**ACTIVITY**. Below are some records. Write out the lines from the one containing "red_bonovek (594,237) ->" to the last line, word for word, leaving out pictures.

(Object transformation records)
+ + + + + + +

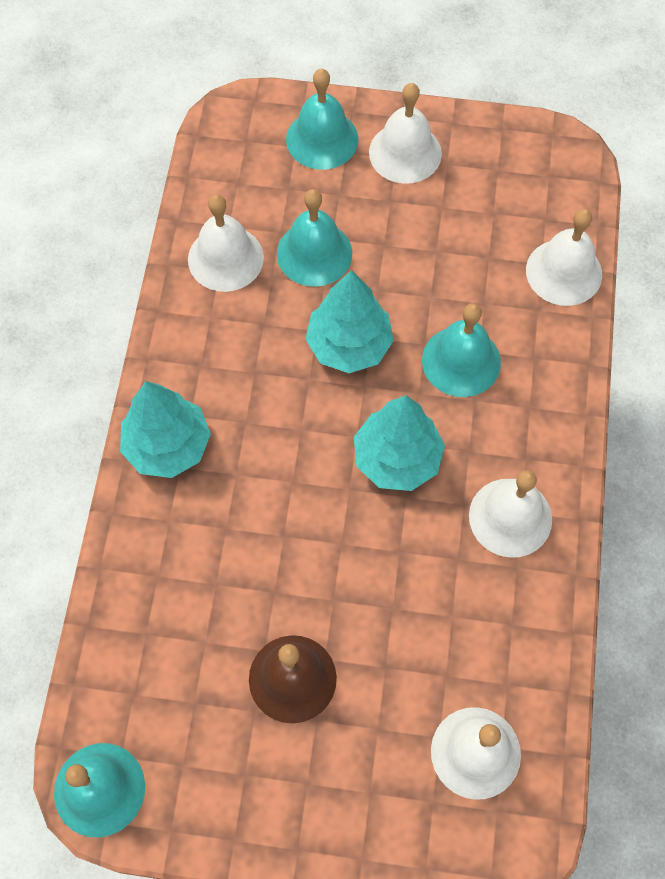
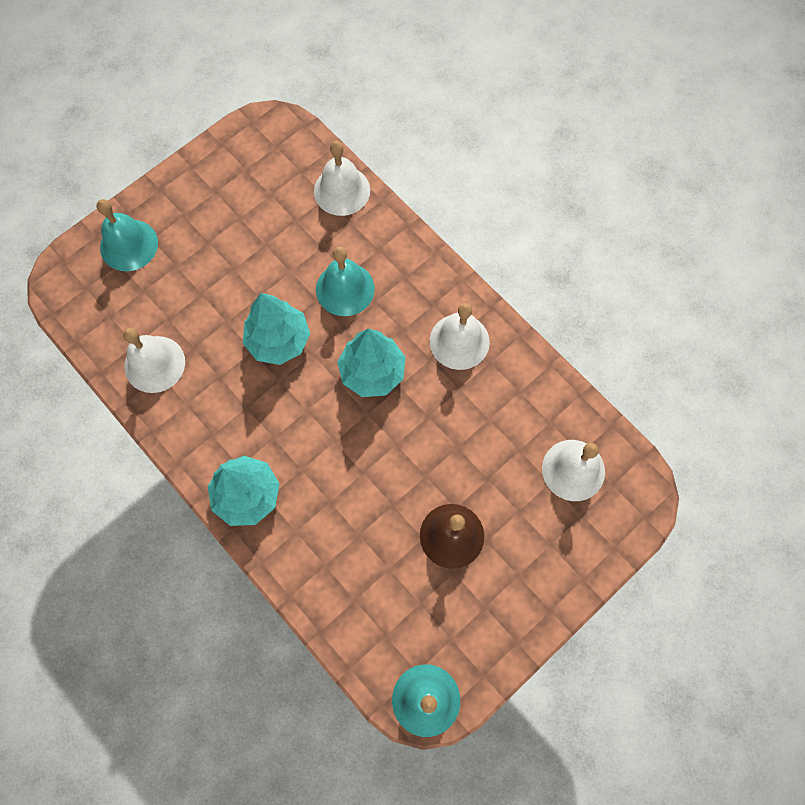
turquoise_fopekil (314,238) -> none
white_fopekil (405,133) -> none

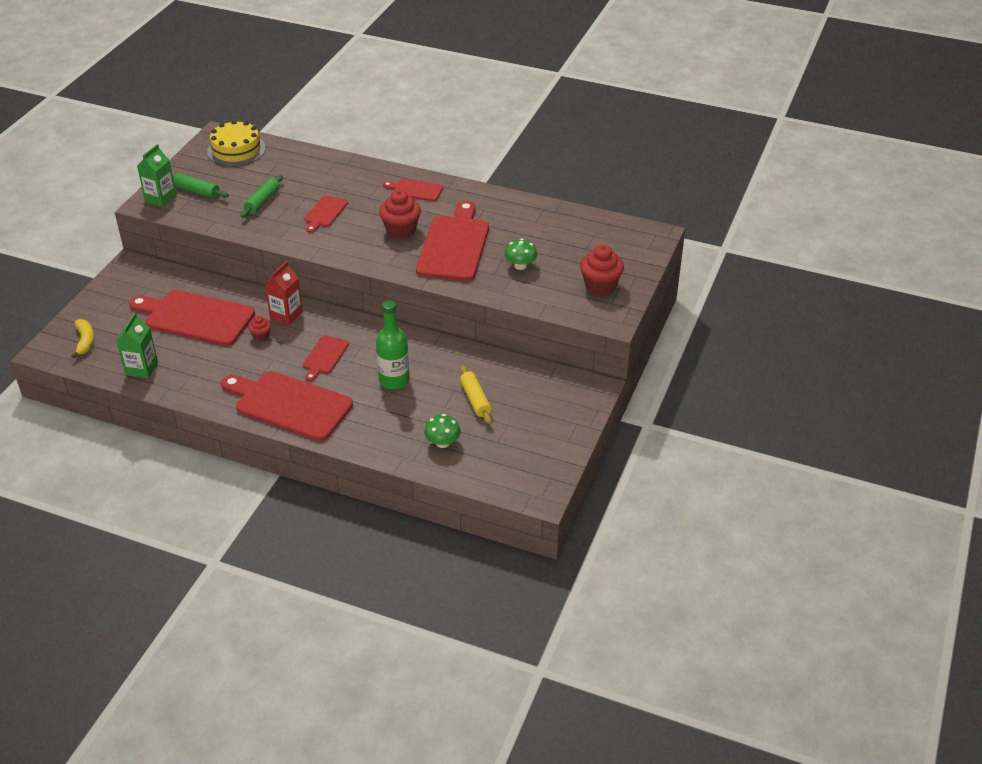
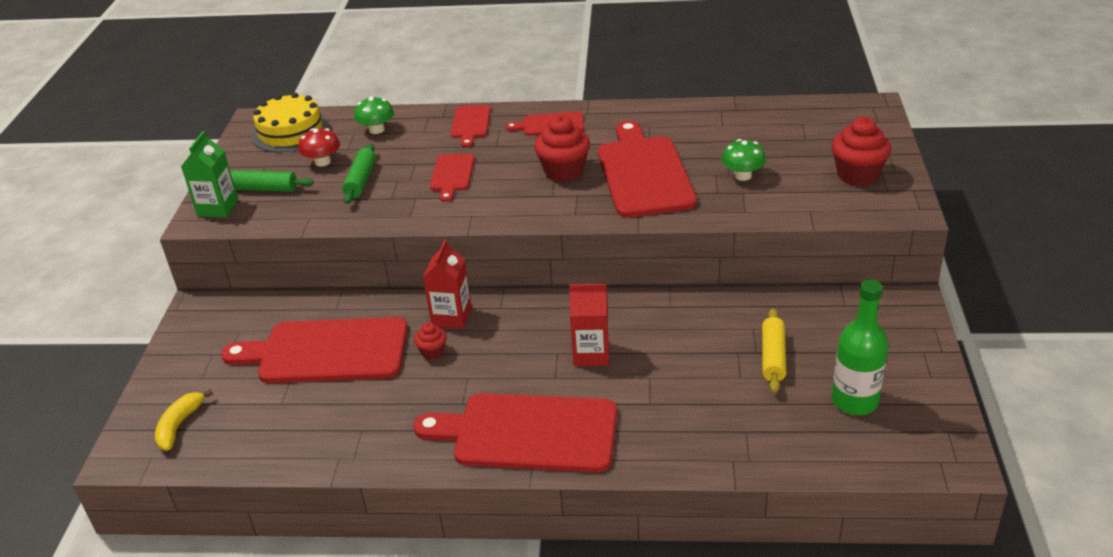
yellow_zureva (82,338) -> yellow_zureva (184,420), 135 degrees counterclockwise
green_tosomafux (137,345) -> none
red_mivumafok (326,358) -> red_mivumafok (471,126), relocated
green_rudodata (393,344) -> green_rudodata (860,347), relocated
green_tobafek (442,431) -> green_tobafek (374,115), relocated
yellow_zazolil (476,394) -> yellow_zazolil (774,350), 45 degrees clockwise
none -> red_tobafek (319,147)
none -> red_tosomafux (589,325)

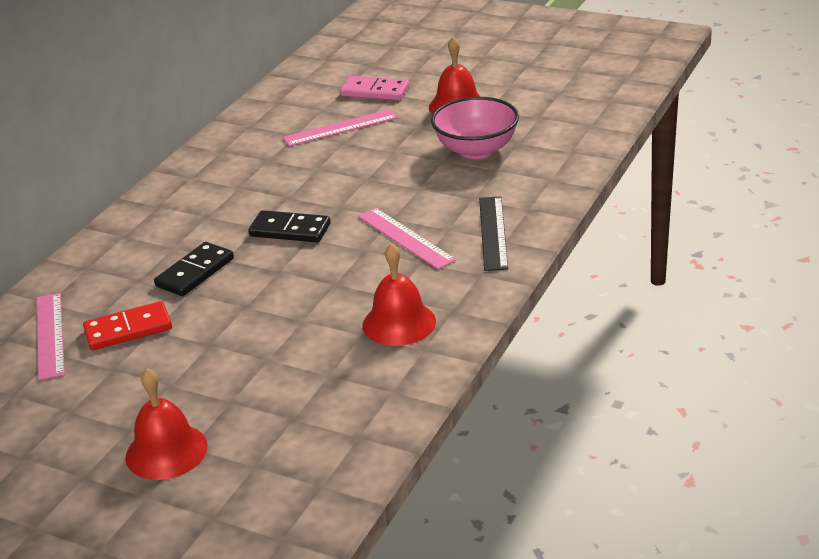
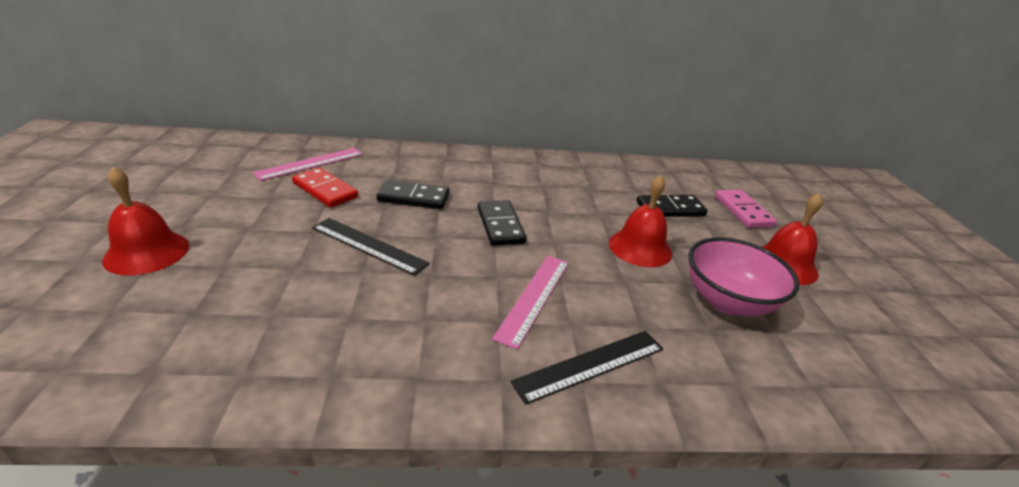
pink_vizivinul (340,127) -> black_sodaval (672,206)
red_fopekil (399,294) -> red_fopekil (640,221), relocated
none -> black_vizivinul (371,247)

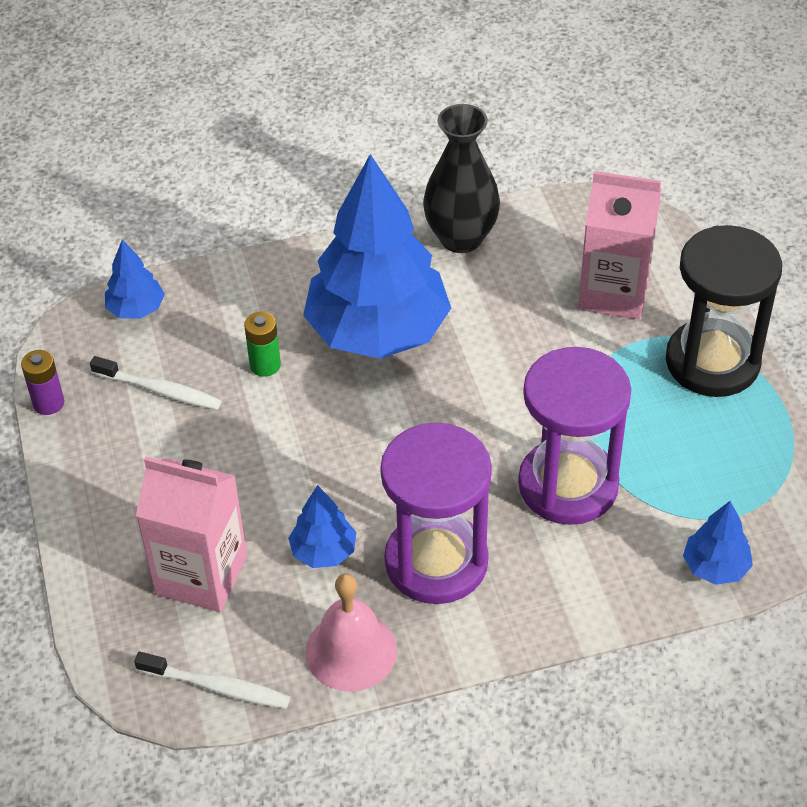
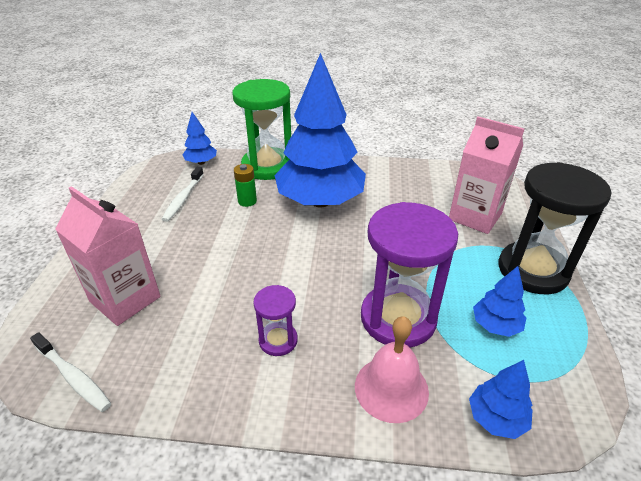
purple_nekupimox (42,382) -> none
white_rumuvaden (156,383) -> white_rumuvaden (183,194), 60 degrees clockwise
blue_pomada (322,526) -> blue_pomada (499,301), relocated
pink_fopekil (351,633) -> pink_fopekil (392,369), relocated
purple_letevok (436,513) -> purple_letevok (275,320), x0.49
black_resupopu (461,178) -> none
none -> green_letevok (261,129)

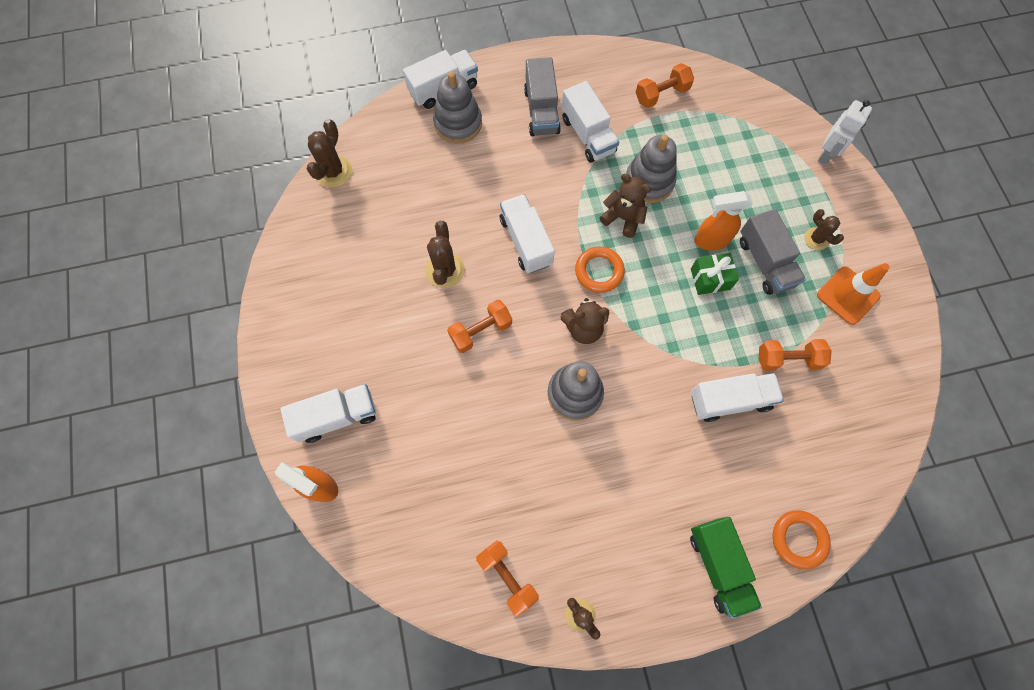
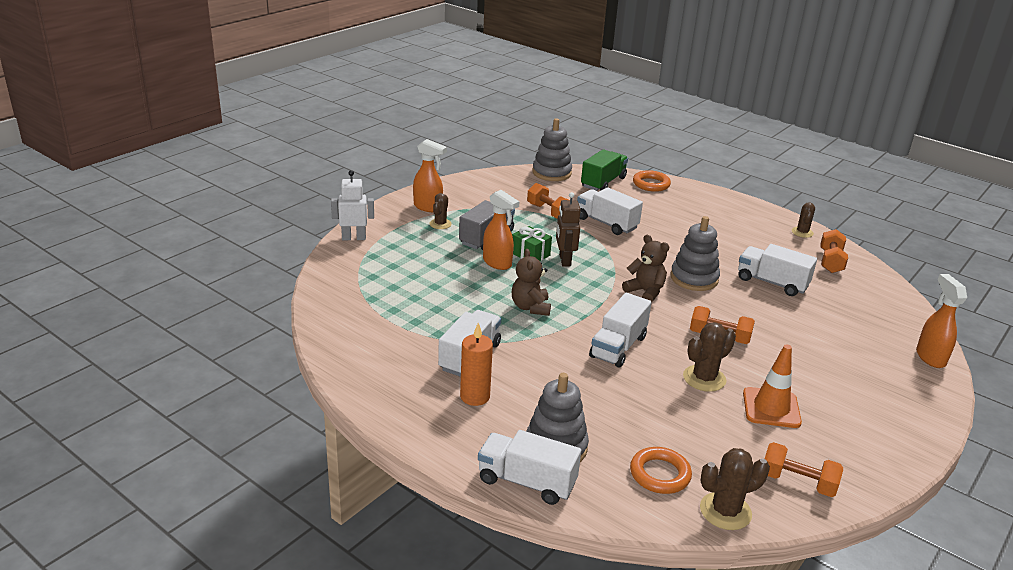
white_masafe (328,413) -> white_masafe (777,270), relocated
grey_masafe (542,96) -> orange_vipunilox (476,364)
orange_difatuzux (600,270) -> orange_difatuzux (661,470), relocated
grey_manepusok (651,169) -> grey_manepusok (552,149), relocated
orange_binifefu (665,85) -> orange_binifefu (804,469), relocated
green_masafe (726,568) -> green_masafe (604,170), relocated
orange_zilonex (853,294) -> orange_zilonex (772,386), relocated
none -> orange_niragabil (430,175)
none -> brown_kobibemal (568,229)

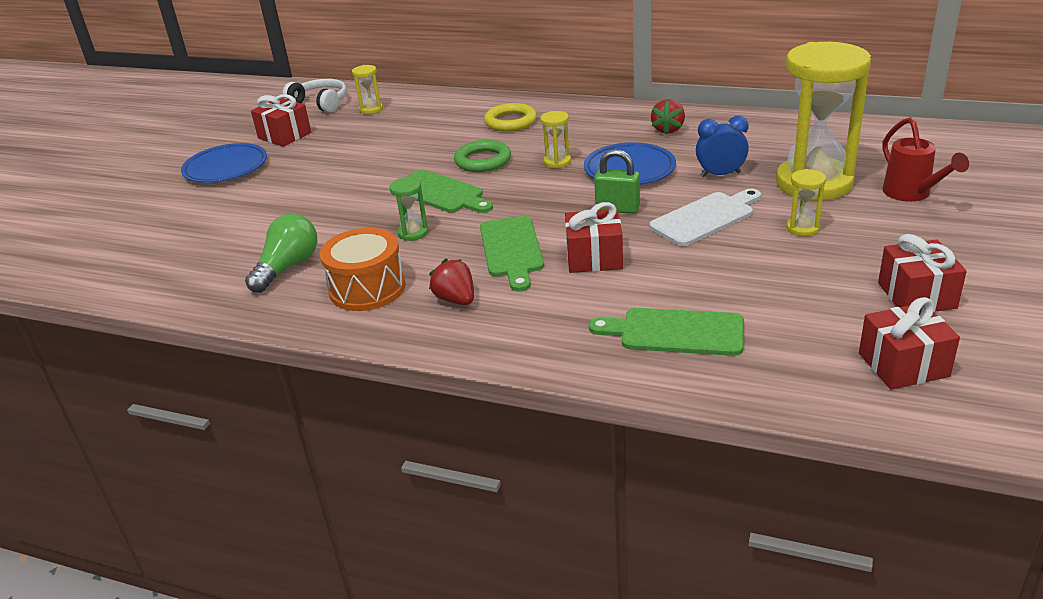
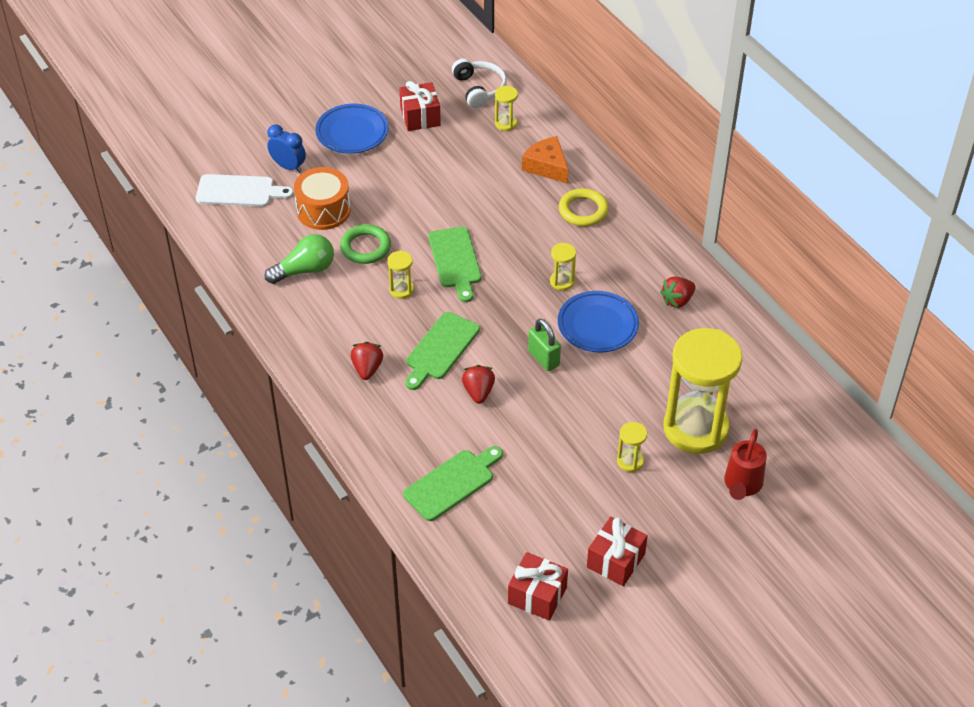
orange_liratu (363,269) -> orange_liratu (322,198), relocated
green_letevok (409,209) -> yellow_letevok (400,275)
green_difatuzux (482,156) -> green_difatuzux (365,244), relocated
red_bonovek (594,237) -> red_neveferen (478,384)
green_mivumafok (666,332) -> green_mivumafok (453,483), 90 degrees clockwise
white_mivumafok (705,217) -> white_mivumafok (245,190), relocated
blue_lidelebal (722,146) -> blue_lidelebal (286,149), relocated
none -> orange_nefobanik (545,160)

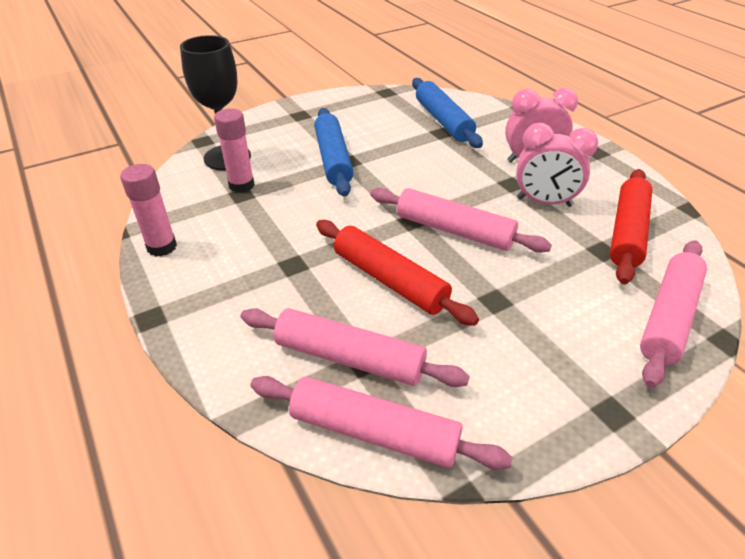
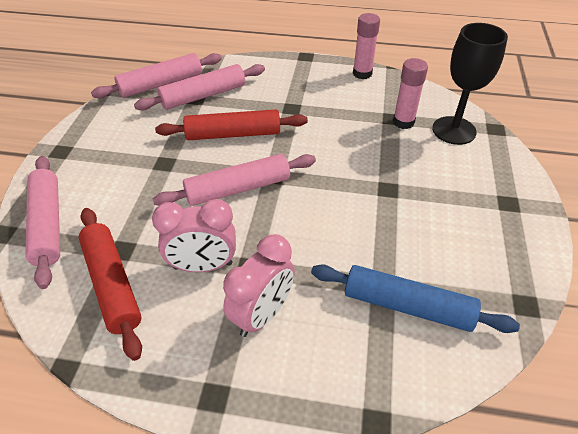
blue_zazolil (334,152) -> none
pink_lidelebal (557,165) -> pink_lidelebal (194,235), 150 degrees counterclockwise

+ + + + + + +

**RESPONSE FOR THIS EXERCISE**.
red_bonovek (594,237) -> red_neveferen (478,384)
green_mivumafok (666,332) -> green_mivumafok (453,483), 90 degrees clockwise
white_mivumafok (705,217) -> white_mivumafok (245,190), relocated
blue_lidelebal (722,146) -> blue_lidelebal (286,149), relocated
none -> orange_nefobanik (545,160)

blue_zazolil (334,152) -> none
pink_lidelebal (557,165) -> pink_lidelebal (194,235), 150 degrees counterclockwise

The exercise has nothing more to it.